- _INSTRUCTIONS FOR THE TASK_: Reproduce the material below from the line with "red rectangle: moved 2 px up;" through its final line. Leave the pictures out.

- _INFORMATION SHOWN_:
------------------------------------------------------------
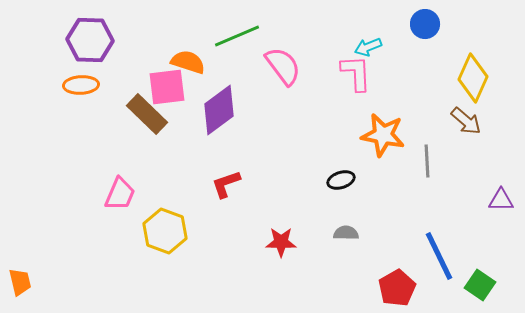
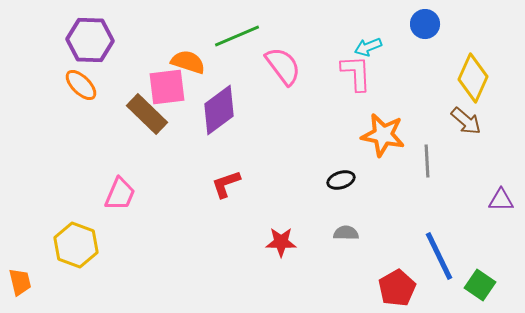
orange ellipse: rotated 48 degrees clockwise
yellow hexagon: moved 89 px left, 14 px down
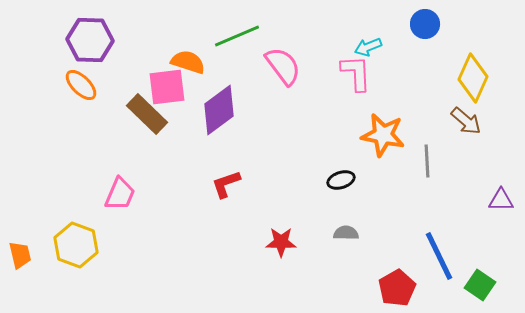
orange trapezoid: moved 27 px up
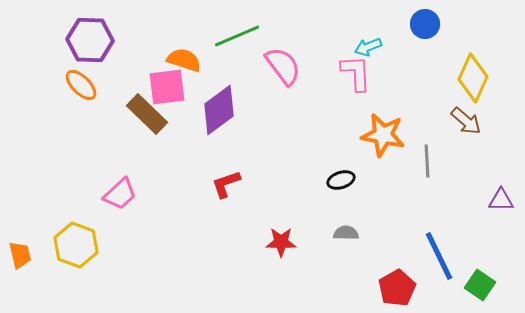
orange semicircle: moved 4 px left, 2 px up
pink trapezoid: rotated 24 degrees clockwise
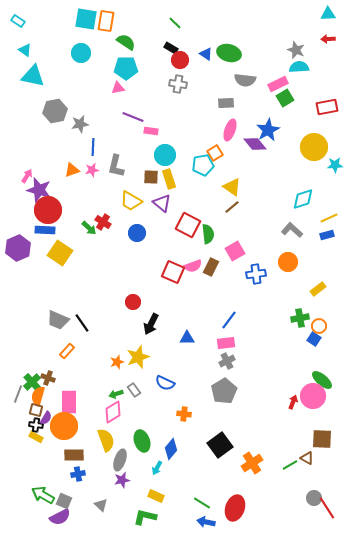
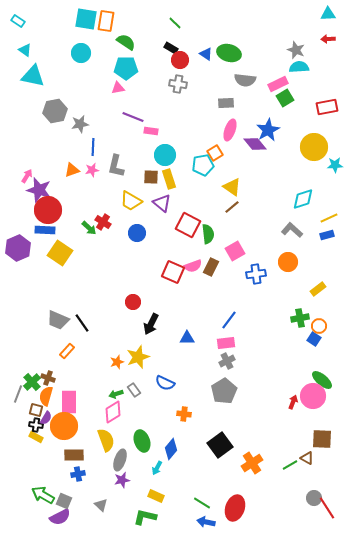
orange semicircle at (38, 396): moved 8 px right
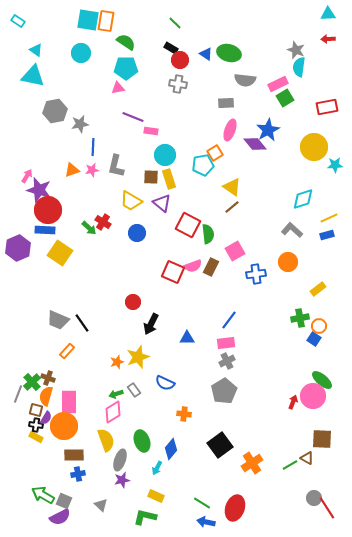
cyan square at (86, 19): moved 2 px right, 1 px down
cyan triangle at (25, 50): moved 11 px right
cyan semicircle at (299, 67): rotated 78 degrees counterclockwise
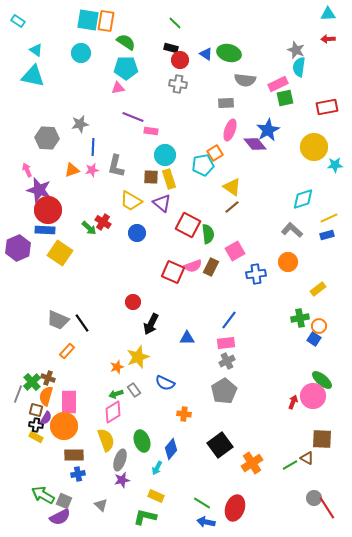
black rectangle at (171, 48): rotated 16 degrees counterclockwise
green square at (285, 98): rotated 18 degrees clockwise
gray hexagon at (55, 111): moved 8 px left, 27 px down; rotated 15 degrees clockwise
pink arrow at (27, 176): moved 6 px up; rotated 56 degrees counterclockwise
orange star at (117, 362): moved 5 px down
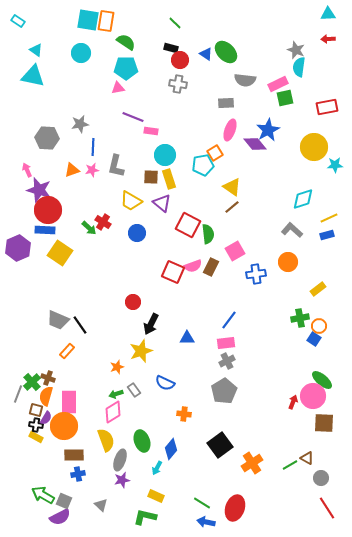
green ellipse at (229, 53): moved 3 px left, 1 px up; rotated 30 degrees clockwise
black line at (82, 323): moved 2 px left, 2 px down
yellow star at (138, 357): moved 3 px right, 6 px up
brown square at (322, 439): moved 2 px right, 16 px up
gray circle at (314, 498): moved 7 px right, 20 px up
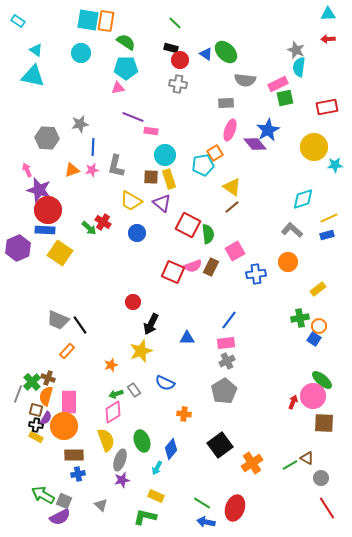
orange star at (117, 367): moved 6 px left, 2 px up
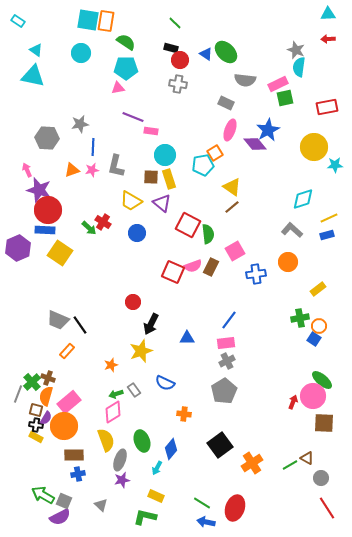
gray rectangle at (226, 103): rotated 28 degrees clockwise
pink rectangle at (69, 402): rotated 50 degrees clockwise
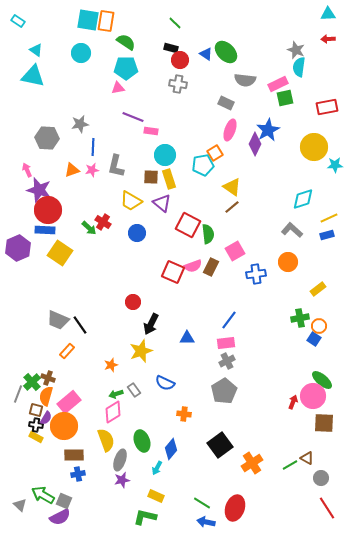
purple diamond at (255, 144): rotated 65 degrees clockwise
gray triangle at (101, 505): moved 81 px left
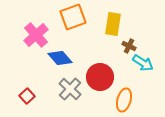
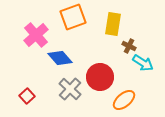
orange ellipse: rotated 35 degrees clockwise
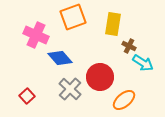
pink cross: rotated 25 degrees counterclockwise
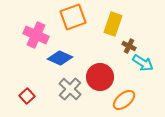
yellow rectangle: rotated 10 degrees clockwise
blue diamond: rotated 25 degrees counterclockwise
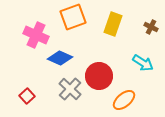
brown cross: moved 22 px right, 19 px up
red circle: moved 1 px left, 1 px up
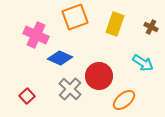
orange square: moved 2 px right
yellow rectangle: moved 2 px right
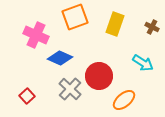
brown cross: moved 1 px right
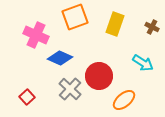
red square: moved 1 px down
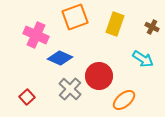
cyan arrow: moved 4 px up
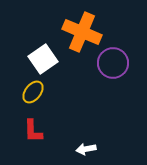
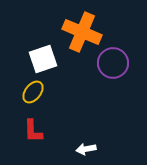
white square: rotated 16 degrees clockwise
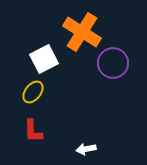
orange cross: rotated 9 degrees clockwise
white square: moved 1 px right; rotated 8 degrees counterclockwise
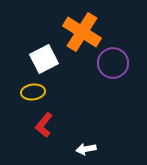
yellow ellipse: rotated 45 degrees clockwise
red L-shape: moved 11 px right, 6 px up; rotated 40 degrees clockwise
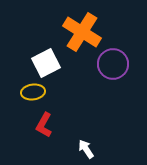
white square: moved 2 px right, 4 px down
purple circle: moved 1 px down
red L-shape: rotated 10 degrees counterclockwise
white arrow: rotated 66 degrees clockwise
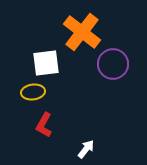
orange cross: rotated 6 degrees clockwise
white square: rotated 20 degrees clockwise
white arrow: rotated 72 degrees clockwise
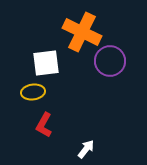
orange cross: rotated 12 degrees counterclockwise
purple circle: moved 3 px left, 3 px up
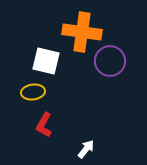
orange cross: rotated 18 degrees counterclockwise
white square: moved 2 px up; rotated 20 degrees clockwise
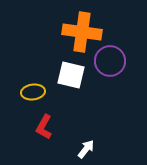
white square: moved 25 px right, 14 px down
red L-shape: moved 2 px down
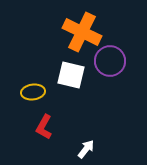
orange cross: rotated 18 degrees clockwise
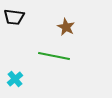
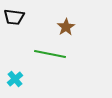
brown star: rotated 12 degrees clockwise
green line: moved 4 px left, 2 px up
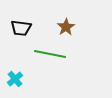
black trapezoid: moved 7 px right, 11 px down
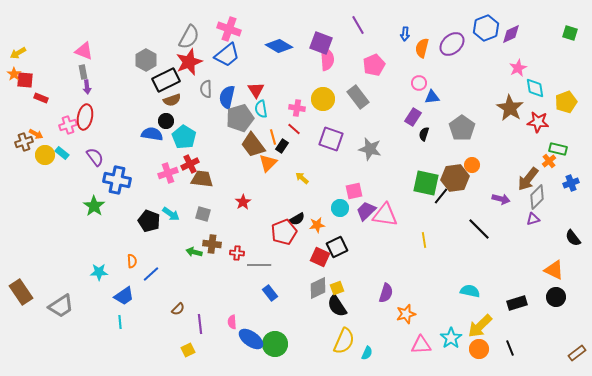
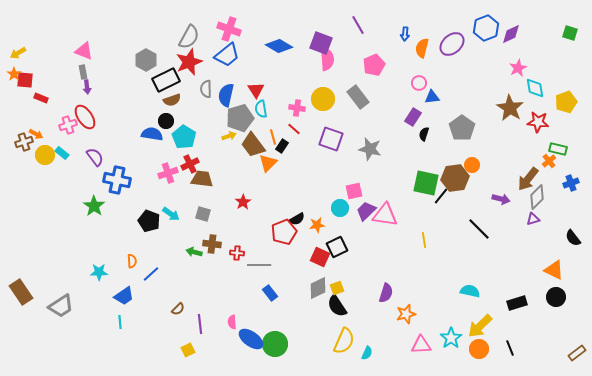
blue semicircle at (227, 97): moved 1 px left, 2 px up
red ellipse at (85, 117): rotated 45 degrees counterclockwise
yellow arrow at (302, 178): moved 73 px left, 42 px up; rotated 120 degrees clockwise
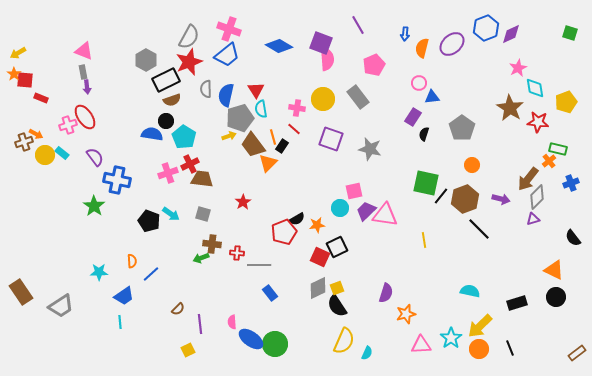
brown hexagon at (455, 178): moved 10 px right, 21 px down; rotated 12 degrees counterclockwise
green arrow at (194, 252): moved 7 px right, 6 px down; rotated 35 degrees counterclockwise
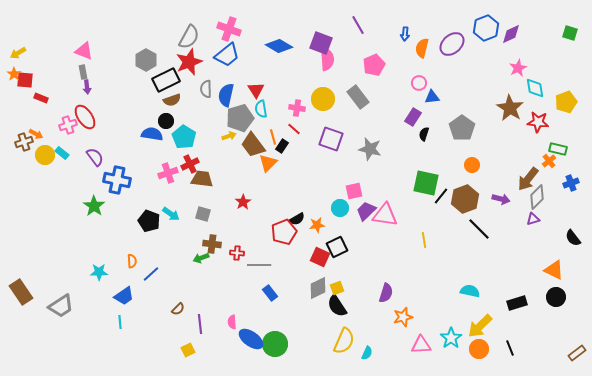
orange star at (406, 314): moved 3 px left, 3 px down
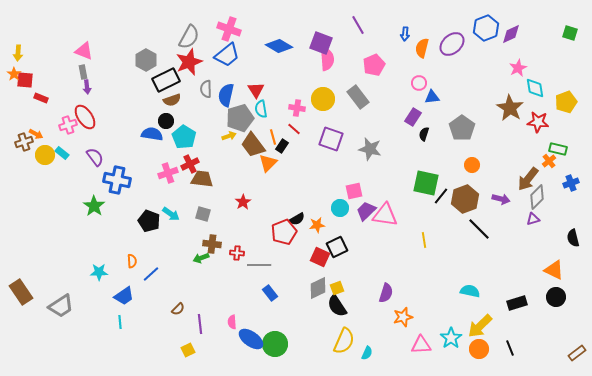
yellow arrow at (18, 53): rotated 56 degrees counterclockwise
black semicircle at (573, 238): rotated 24 degrees clockwise
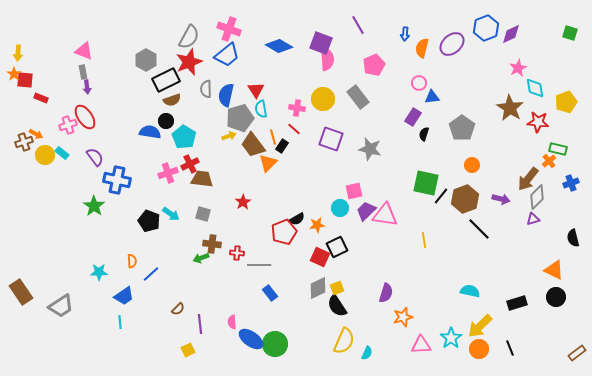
blue semicircle at (152, 134): moved 2 px left, 2 px up
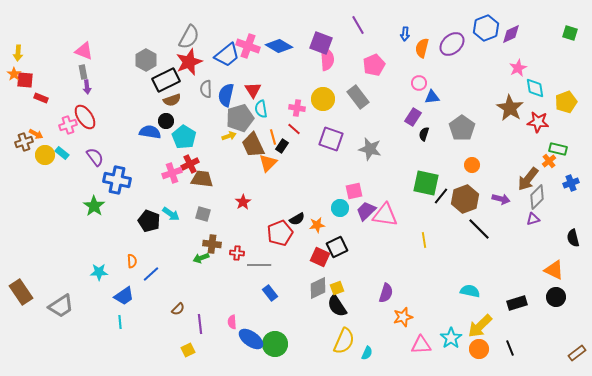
pink cross at (229, 29): moved 19 px right, 17 px down
red triangle at (256, 90): moved 3 px left
brown trapezoid at (253, 145): rotated 12 degrees clockwise
pink cross at (168, 173): moved 4 px right
red pentagon at (284, 232): moved 4 px left, 1 px down
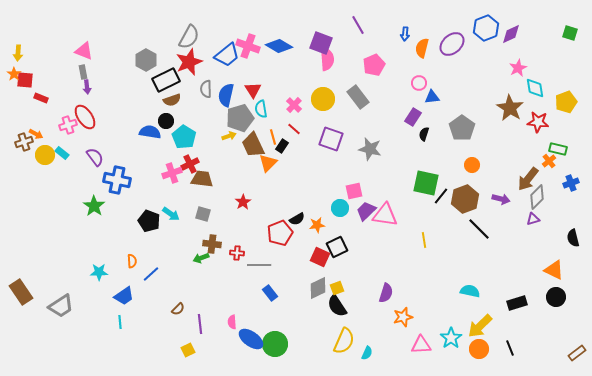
pink cross at (297, 108): moved 3 px left, 3 px up; rotated 35 degrees clockwise
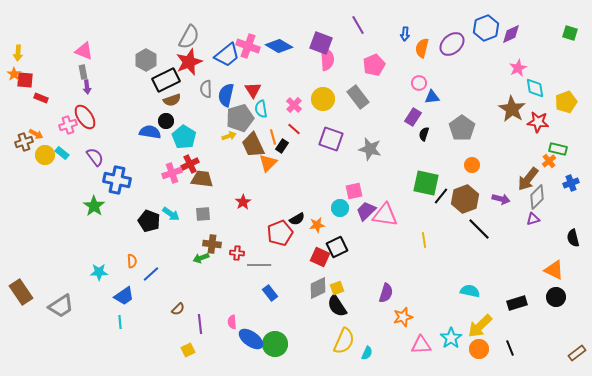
brown star at (510, 108): moved 2 px right, 1 px down
gray square at (203, 214): rotated 21 degrees counterclockwise
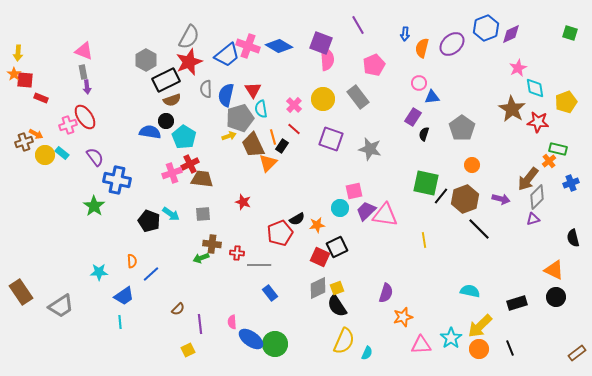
red star at (243, 202): rotated 21 degrees counterclockwise
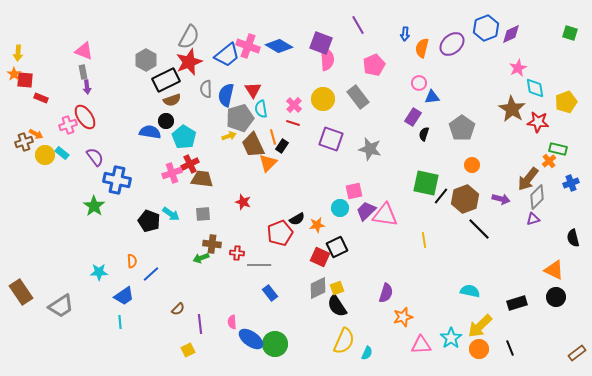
red line at (294, 129): moved 1 px left, 6 px up; rotated 24 degrees counterclockwise
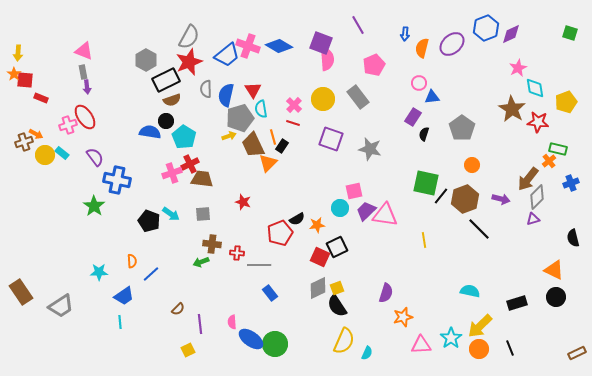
green arrow at (201, 258): moved 4 px down
brown rectangle at (577, 353): rotated 12 degrees clockwise
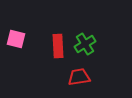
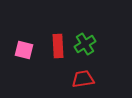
pink square: moved 8 px right, 11 px down
red trapezoid: moved 4 px right, 2 px down
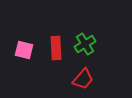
red rectangle: moved 2 px left, 2 px down
red trapezoid: rotated 140 degrees clockwise
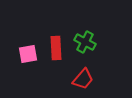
green cross: moved 2 px up; rotated 30 degrees counterclockwise
pink square: moved 4 px right, 4 px down; rotated 24 degrees counterclockwise
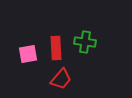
green cross: rotated 20 degrees counterclockwise
red trapezoid: moved 22 px left
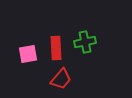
green cross: rotated 20 degrees counterclockwise
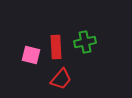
red rectangle: moved 1 px up
pink square: moved 3 px right, 1 px down; rotated 24 degrees clockwise
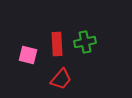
red rectangle: moved 1 px right, 3 px up
pink square: moved 3 px left
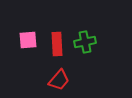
pink square: moved 15 px up; rotated 18 degrees counterclockwise
red trapezoid: moved 2 px left, 1 px down
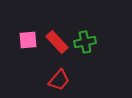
red rectangle: moved 2 px up; rotated 40 degrees counterclockwise
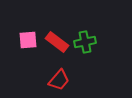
red rectangle: rotated 10 degrees counterclockwise
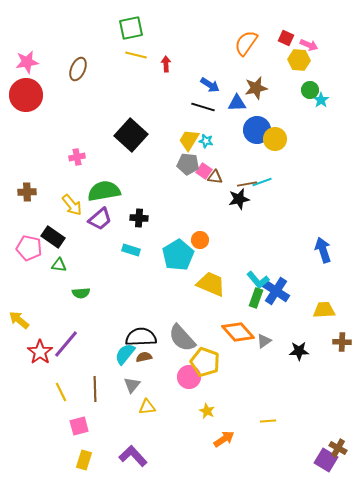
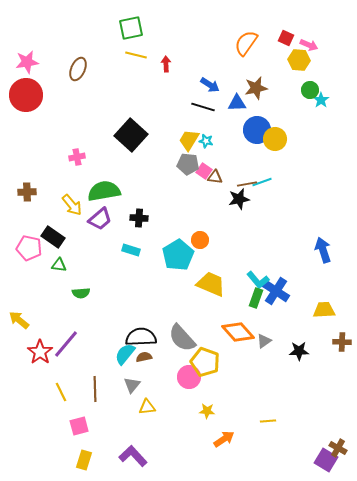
yellow star at (207, 411): rotated 21 degrees counterclockwise
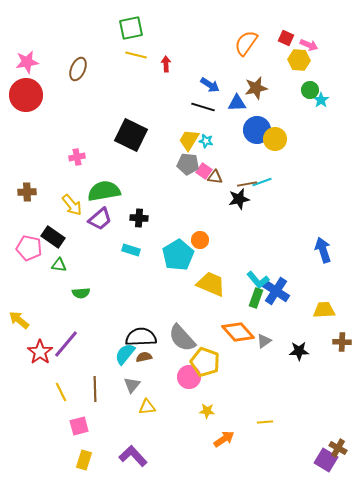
black square at (131, 135): rotated 16 degrees counterclockwise
yellow line at (268, 421): moved 3 px left, 1 px down
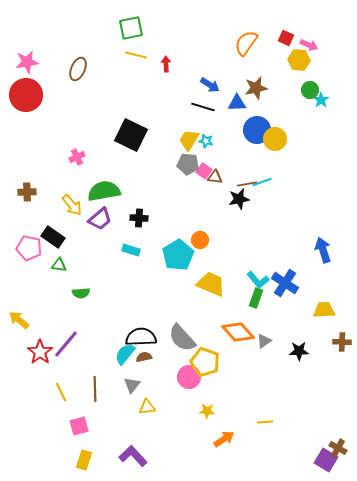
pink cross at (77, 157): rotated 14 degrees counterclockwise
blue cross at (276, 291): moved 9 px right, 8 px up
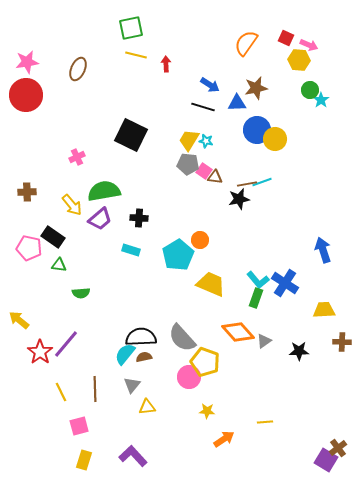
brown cross at (338, 448): rotated 24 degrees clockwise
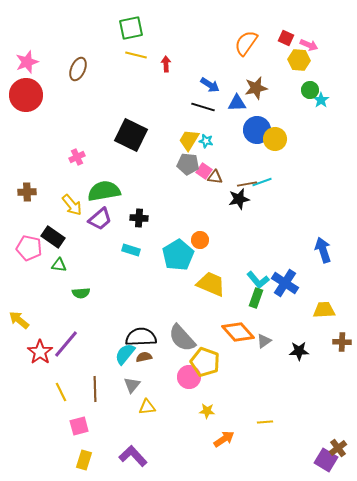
pink star at (27, 62): rotated 10 degrees counterclockwise
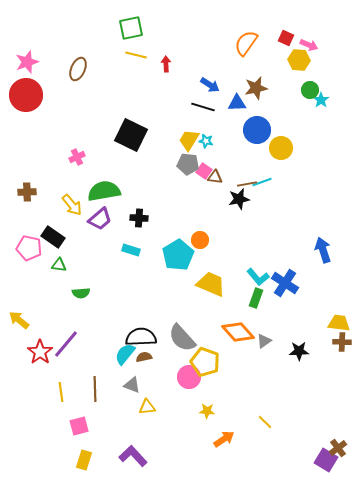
yellow circle at (275, 139): moved 6 px right, 9 px down
cyan L-shape at (258, 280): moved 3 px up
yellow trapezoid at (324, 310): moved 15 px right, 13 px down; rotated 10 degrees clockwise
gray triangle at (132, 385): rotated 48 degrees counterclockwise
yellow line at (61, 392): rotated 18 degrees clockwise
yellow line at (265, 422): rotated 49 degrees clockwise
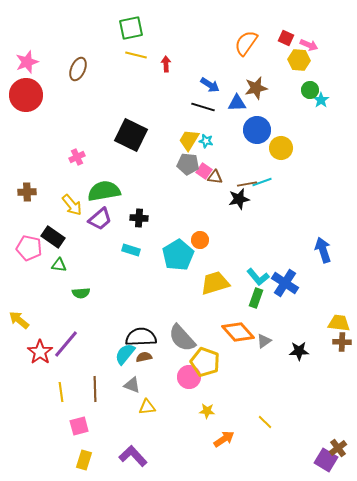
yellow trapezoid at (211, 284): moved 4 px right, 1 px up; rotated 40 degrees counterclockwise
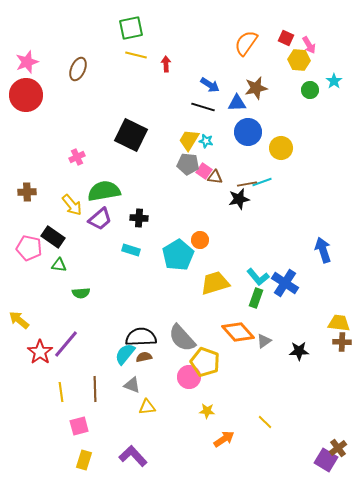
pink arrow at (309, 45): rotated 36 degrees clockwise
cyan star at (321, 100): moved 13 px right, 19 px up
blue circle at (257, 130): moved 9 px left, 2 px down
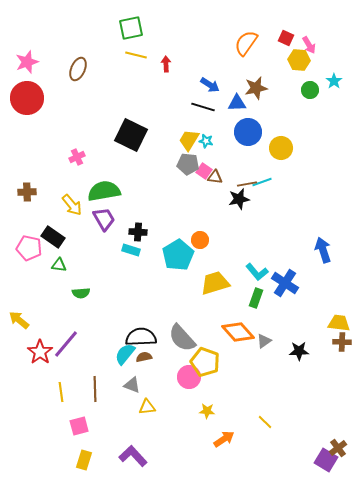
------------------------------------------------------------
- _EXERCISE RESPONSE_:
red rectangle: moved 2 px up; rotated 40 degrees counterclockwise
red rectangle: rotated 10 degrees counterclockwise
yellow star at (207, 411): rotated 21 degrees counterclockwise
black square at (131, 135): rotated 16 degrees counterclockwise
yellow line at (268, 421): moved 3 px left, 1 px down
pink cross at (77, 157): rotated 14 degrees counterclockwise
blue cross at (276, 291): moved 9 px right, 8 px up
brown cross at (338, 448): rotated 24 degrees clockwise
pink star at (27, 62): rotated 10 degrees counterclockwise
yellow circle at (275, 139): moved 6 px right, 9 px down
cyan L-shape at (258, 280): moved 3 px up
yellow trapezoid at (324, 310): moved 15 px right, 13 px down; rotated 10 degrees clockwise
gray triangle at (132, 385): rotated 48 degrees counterclockwise
yellow line at (61, 392): rotated 18 degrees clockwise
yellow line at (265, 422): rotated 49 degrees clockwise
yellow trapezoid at (211, 284): moved 4 px right, 1 px up; rotated 40 degrees counterclockwise
pink arrow at (309, 45): rotated 36 degrees clockwise
cyan star at (321, 100): moved 13 px right, 19 px up
blue circle at (257, 130): moved 9 px left, 2 px down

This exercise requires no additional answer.